* Exercise details:
In the data that follows, find the line with "to <445 297>"; transcribe it, every later line up to the one with "regalo/blanco <666 319>", and that line as well, exactly and with no others.

* Recorded information:
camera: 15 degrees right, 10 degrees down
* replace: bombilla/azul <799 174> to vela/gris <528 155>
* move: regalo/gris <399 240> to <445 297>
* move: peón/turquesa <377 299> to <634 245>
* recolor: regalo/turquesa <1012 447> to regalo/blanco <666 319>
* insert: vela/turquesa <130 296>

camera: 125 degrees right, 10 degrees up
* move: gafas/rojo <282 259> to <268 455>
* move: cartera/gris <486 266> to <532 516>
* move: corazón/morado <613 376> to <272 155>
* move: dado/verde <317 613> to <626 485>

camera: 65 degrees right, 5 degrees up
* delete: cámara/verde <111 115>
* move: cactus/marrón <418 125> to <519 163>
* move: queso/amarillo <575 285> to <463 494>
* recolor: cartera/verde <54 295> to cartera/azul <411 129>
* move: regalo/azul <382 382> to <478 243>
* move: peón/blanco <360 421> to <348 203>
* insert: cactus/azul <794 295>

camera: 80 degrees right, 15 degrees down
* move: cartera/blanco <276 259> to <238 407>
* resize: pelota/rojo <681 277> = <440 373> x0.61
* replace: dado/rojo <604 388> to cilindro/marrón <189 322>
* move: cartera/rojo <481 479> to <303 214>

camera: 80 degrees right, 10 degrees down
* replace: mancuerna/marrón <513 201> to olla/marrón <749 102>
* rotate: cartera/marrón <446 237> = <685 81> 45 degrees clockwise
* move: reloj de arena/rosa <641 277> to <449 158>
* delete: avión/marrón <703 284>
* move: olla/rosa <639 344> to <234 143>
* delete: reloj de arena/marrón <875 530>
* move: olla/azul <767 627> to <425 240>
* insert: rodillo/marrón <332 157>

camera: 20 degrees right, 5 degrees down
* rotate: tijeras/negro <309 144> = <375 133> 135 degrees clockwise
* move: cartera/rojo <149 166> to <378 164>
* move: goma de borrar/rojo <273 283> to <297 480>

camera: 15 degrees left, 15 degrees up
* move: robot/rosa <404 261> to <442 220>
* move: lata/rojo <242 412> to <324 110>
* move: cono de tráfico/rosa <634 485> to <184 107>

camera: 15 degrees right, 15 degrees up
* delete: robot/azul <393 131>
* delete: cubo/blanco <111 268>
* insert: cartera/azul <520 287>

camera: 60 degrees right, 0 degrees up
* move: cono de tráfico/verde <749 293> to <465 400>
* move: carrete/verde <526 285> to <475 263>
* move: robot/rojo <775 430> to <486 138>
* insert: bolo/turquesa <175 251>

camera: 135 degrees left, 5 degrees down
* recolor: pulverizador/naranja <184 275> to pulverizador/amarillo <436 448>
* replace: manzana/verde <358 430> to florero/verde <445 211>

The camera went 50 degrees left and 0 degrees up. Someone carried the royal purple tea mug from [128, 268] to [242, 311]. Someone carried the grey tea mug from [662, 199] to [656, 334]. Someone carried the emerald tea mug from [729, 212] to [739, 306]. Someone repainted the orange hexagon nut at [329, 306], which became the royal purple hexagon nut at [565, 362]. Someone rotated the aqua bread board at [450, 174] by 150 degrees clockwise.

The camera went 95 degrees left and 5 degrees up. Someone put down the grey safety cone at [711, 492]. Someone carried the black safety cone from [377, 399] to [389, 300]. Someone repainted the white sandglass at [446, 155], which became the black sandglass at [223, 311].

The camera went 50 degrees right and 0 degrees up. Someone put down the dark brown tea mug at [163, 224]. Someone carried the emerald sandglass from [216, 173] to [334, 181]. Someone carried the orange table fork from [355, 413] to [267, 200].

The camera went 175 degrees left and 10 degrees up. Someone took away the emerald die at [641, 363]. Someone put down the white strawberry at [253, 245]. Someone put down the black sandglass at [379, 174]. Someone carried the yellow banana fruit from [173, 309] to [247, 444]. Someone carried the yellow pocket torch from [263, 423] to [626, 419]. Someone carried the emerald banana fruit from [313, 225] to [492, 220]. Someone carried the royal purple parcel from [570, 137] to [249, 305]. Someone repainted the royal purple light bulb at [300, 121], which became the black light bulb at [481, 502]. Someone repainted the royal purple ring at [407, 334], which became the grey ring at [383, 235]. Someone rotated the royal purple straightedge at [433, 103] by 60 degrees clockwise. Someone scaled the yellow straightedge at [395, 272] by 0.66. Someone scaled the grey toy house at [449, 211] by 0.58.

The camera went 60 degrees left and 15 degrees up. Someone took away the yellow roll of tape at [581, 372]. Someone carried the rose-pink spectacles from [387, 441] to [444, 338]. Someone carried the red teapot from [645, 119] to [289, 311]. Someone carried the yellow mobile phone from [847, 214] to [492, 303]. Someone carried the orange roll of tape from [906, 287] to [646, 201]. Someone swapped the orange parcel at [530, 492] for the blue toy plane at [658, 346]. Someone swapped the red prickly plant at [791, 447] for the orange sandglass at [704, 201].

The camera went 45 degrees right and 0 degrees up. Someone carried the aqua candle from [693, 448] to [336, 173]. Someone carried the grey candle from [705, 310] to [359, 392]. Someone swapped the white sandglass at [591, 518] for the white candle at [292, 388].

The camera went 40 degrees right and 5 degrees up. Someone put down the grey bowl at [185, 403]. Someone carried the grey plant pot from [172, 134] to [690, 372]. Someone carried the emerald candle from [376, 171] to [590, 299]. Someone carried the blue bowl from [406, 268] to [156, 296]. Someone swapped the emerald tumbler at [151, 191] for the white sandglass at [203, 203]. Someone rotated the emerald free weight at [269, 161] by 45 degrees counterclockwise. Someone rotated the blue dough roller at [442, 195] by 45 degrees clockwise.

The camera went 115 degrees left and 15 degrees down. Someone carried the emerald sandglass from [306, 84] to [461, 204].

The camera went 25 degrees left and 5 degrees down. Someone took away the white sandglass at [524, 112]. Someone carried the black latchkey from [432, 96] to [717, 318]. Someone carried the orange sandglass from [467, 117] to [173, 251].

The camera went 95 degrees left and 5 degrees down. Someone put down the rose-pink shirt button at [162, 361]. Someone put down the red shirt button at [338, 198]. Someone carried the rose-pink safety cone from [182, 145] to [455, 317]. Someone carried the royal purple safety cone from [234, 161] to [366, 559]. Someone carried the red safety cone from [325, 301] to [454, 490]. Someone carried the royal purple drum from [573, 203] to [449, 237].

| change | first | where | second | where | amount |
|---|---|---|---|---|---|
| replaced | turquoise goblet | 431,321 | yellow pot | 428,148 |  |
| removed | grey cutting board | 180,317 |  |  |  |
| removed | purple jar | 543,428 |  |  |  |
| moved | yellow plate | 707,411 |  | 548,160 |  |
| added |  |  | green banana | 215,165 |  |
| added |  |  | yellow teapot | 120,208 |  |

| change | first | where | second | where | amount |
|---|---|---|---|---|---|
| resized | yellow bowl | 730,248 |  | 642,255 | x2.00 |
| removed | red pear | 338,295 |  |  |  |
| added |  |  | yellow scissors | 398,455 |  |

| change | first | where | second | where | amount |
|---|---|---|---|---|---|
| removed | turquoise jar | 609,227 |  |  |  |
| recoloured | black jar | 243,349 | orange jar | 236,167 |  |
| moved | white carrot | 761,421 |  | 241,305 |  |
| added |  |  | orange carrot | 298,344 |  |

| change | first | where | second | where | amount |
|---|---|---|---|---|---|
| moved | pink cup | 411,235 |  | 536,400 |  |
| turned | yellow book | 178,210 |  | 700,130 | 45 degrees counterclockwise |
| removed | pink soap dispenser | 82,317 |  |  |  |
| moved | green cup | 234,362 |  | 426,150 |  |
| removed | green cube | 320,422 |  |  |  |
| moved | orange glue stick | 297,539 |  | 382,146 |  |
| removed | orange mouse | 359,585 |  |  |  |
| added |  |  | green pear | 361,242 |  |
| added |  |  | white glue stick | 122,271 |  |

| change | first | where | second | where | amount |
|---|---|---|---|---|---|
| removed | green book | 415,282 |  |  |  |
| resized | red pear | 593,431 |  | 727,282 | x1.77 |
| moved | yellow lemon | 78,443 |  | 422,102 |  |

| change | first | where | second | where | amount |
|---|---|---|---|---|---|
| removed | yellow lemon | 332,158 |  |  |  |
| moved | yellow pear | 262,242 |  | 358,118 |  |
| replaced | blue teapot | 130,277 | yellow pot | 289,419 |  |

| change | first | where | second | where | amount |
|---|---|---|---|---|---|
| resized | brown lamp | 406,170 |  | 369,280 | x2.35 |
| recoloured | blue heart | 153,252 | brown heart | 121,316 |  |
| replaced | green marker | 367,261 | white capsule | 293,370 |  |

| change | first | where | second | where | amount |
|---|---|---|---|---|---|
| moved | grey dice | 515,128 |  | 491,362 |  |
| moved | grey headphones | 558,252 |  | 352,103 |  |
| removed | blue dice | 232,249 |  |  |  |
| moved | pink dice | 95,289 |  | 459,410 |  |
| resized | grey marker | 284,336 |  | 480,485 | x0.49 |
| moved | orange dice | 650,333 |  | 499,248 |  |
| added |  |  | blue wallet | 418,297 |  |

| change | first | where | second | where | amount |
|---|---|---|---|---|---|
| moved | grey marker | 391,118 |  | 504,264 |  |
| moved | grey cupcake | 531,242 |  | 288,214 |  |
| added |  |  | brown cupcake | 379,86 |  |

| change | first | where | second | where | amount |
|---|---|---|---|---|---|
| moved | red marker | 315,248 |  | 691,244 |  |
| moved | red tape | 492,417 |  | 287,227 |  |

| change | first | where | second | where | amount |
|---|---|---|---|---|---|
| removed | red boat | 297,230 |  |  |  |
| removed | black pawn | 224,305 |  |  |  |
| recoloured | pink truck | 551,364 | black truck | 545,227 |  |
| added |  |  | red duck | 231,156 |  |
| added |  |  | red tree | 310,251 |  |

* Solution for this exercise:
* move: regalo/gris <399 240> to <445 297>
* move: peón/turquesa <377 299> to <634 245>
* recolor: regalo/turquesa <1012 447> to regalo/blanco <666 319>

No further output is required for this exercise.